- _WHAT TO DO_
The material below should be copied line for line, please, with pictures omitted.

━━━━━━━━━━

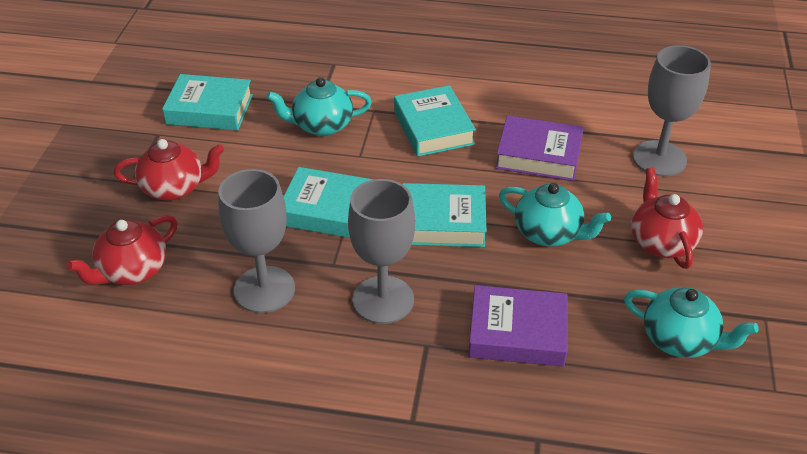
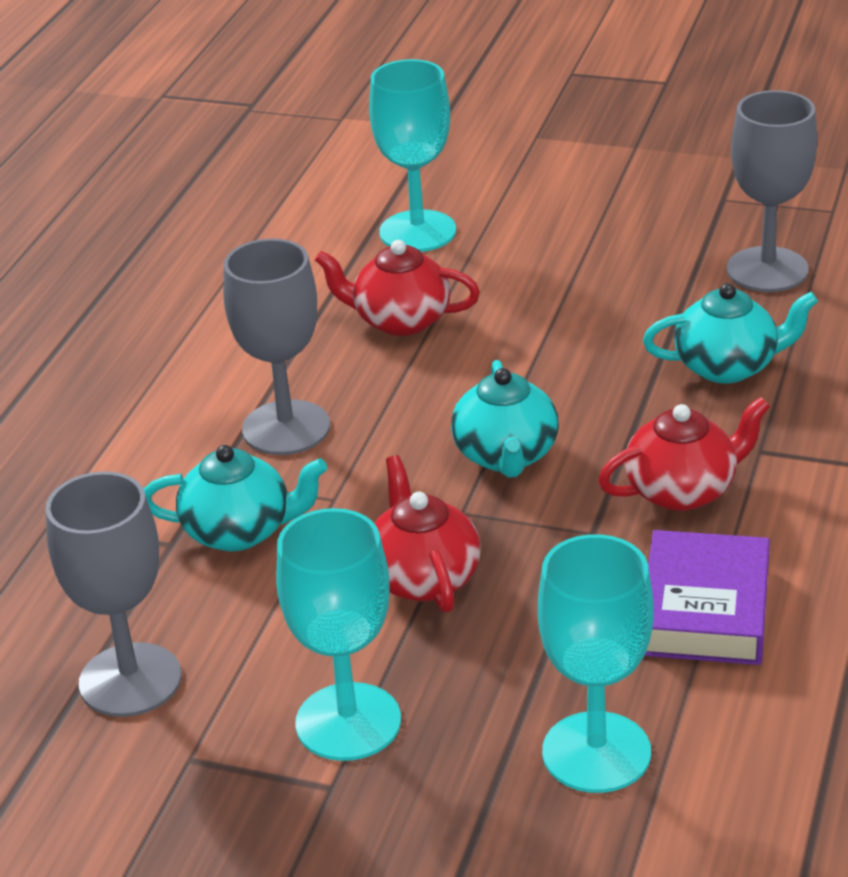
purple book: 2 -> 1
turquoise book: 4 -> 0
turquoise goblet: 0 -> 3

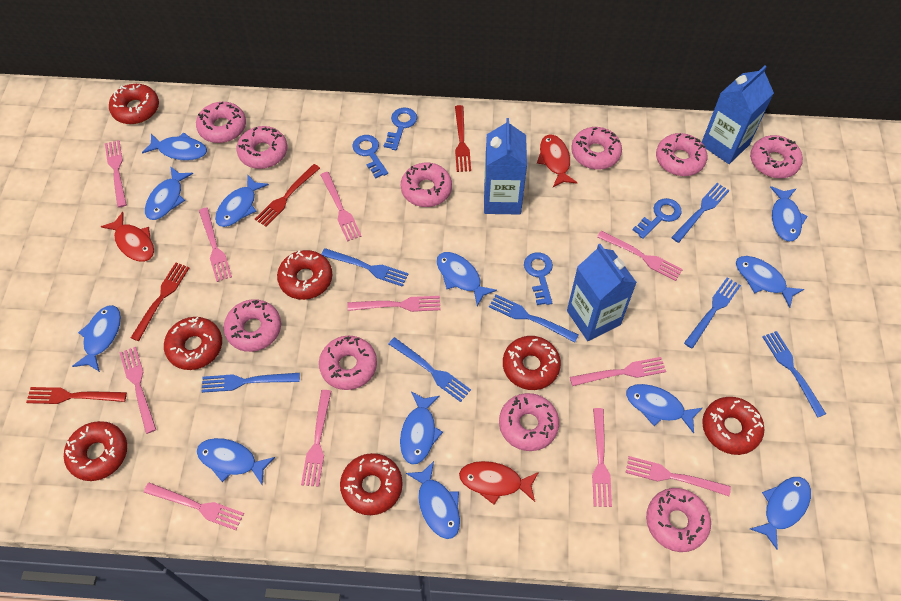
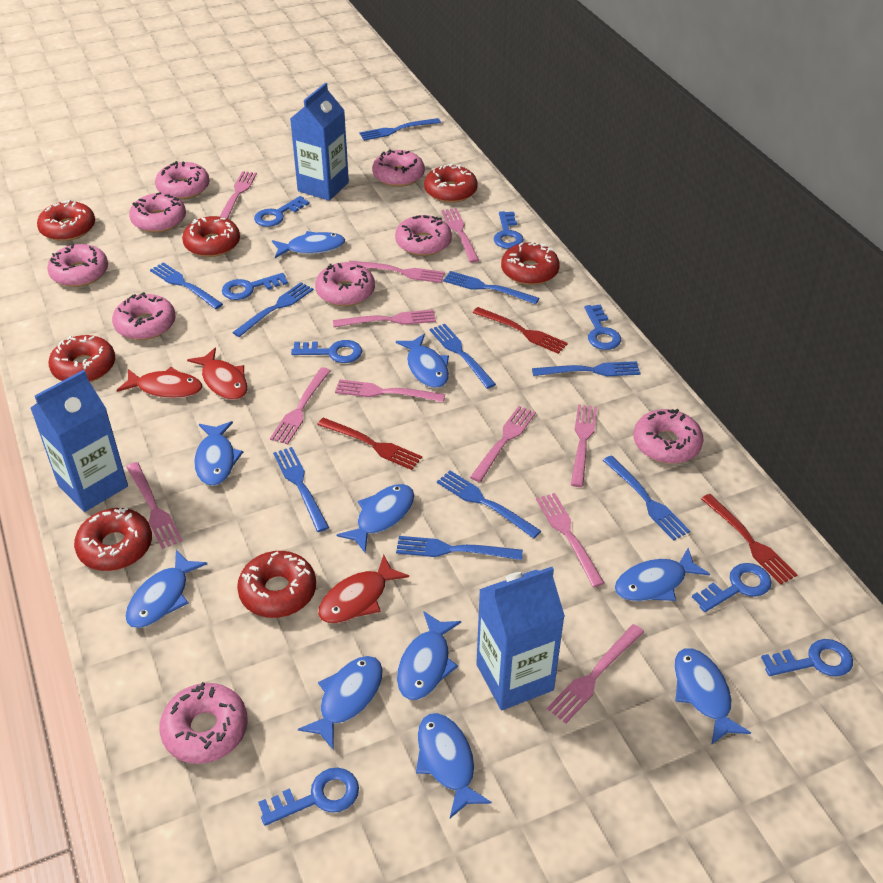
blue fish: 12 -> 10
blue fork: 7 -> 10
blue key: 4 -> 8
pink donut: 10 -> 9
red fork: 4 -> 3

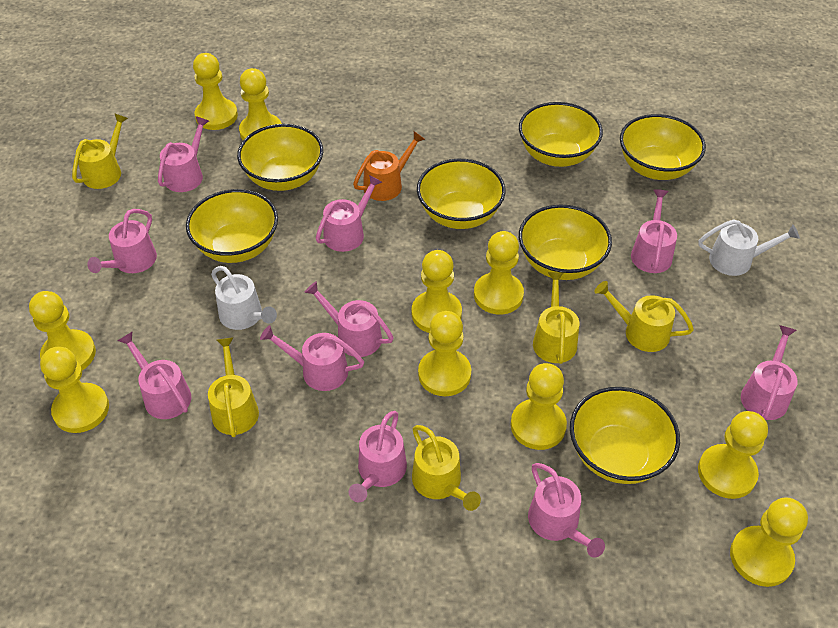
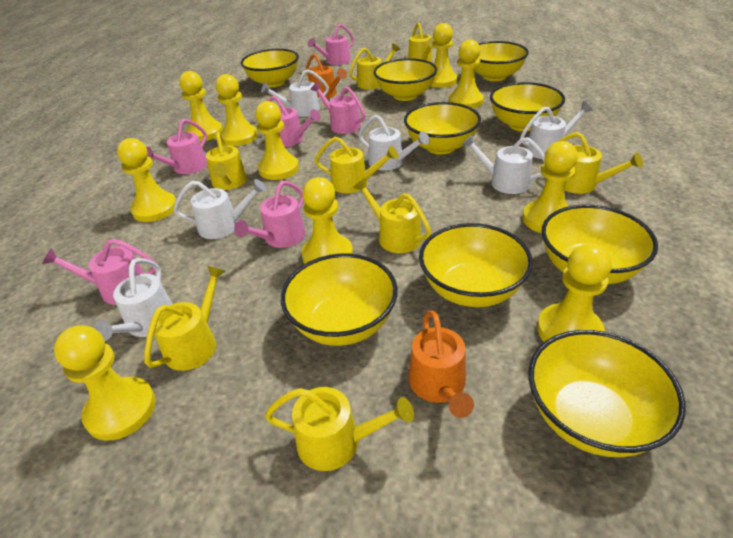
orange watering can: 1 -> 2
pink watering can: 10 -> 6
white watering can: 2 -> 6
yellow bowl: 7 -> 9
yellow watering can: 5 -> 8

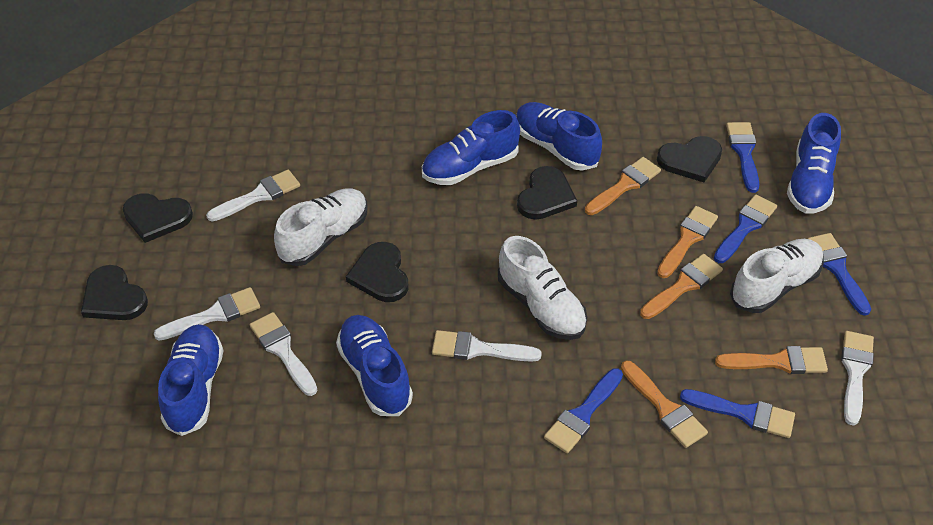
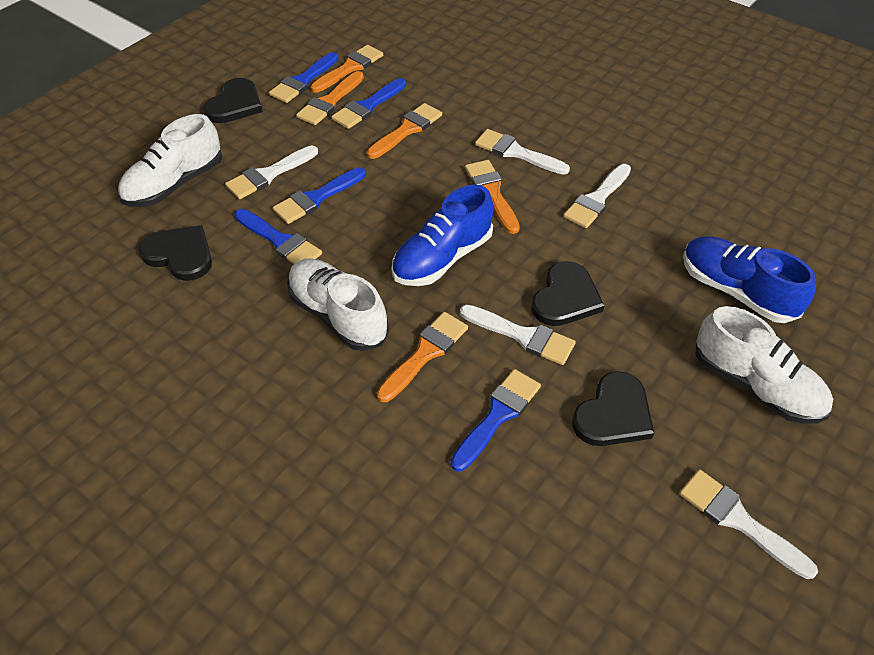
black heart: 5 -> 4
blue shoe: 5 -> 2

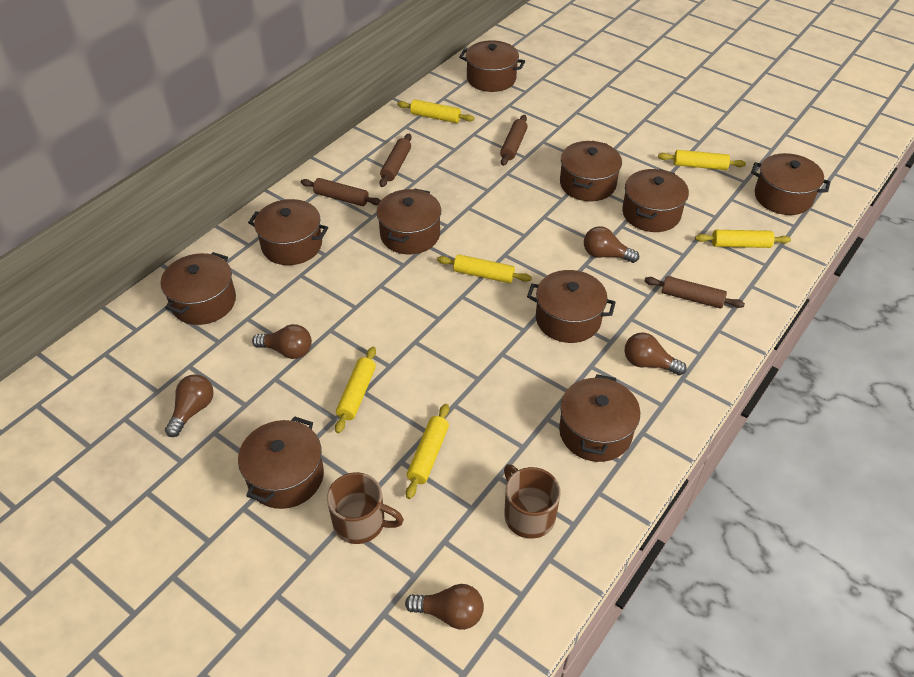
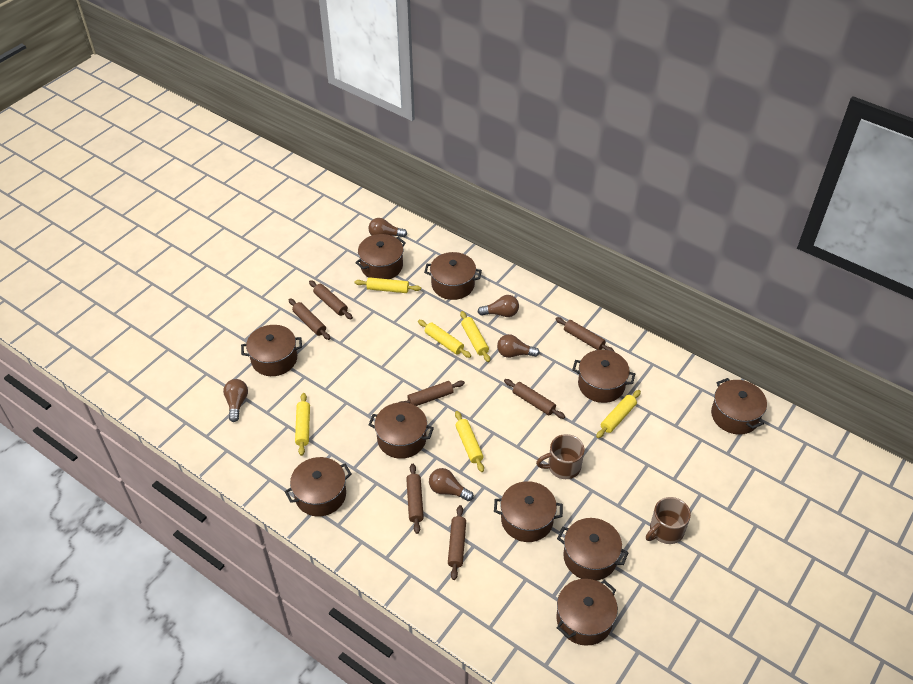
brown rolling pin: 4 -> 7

━━━━━━━━━━

- _RESPONSE BOX_
purple book: 2 -> 1
turquoise book: 4 -> 0
turquoise goblet: 0 -> 3

blue fish: 12 -> 10
blue fork: 7 -> 10
blue key: 4 -> 8
pink donut: 10 -> 9
red fork: 4 -> 3

orange watering can: 1 -> 2
pink watering can: 10 -> 6
white watering can: 2 -> 6
yellow bowl: 7 -> 9
yellow watering can: 5 -> 8

black heart: 5 -> 4
blue shoe: 5 -> 2

brown rolling pin: 4 -> 7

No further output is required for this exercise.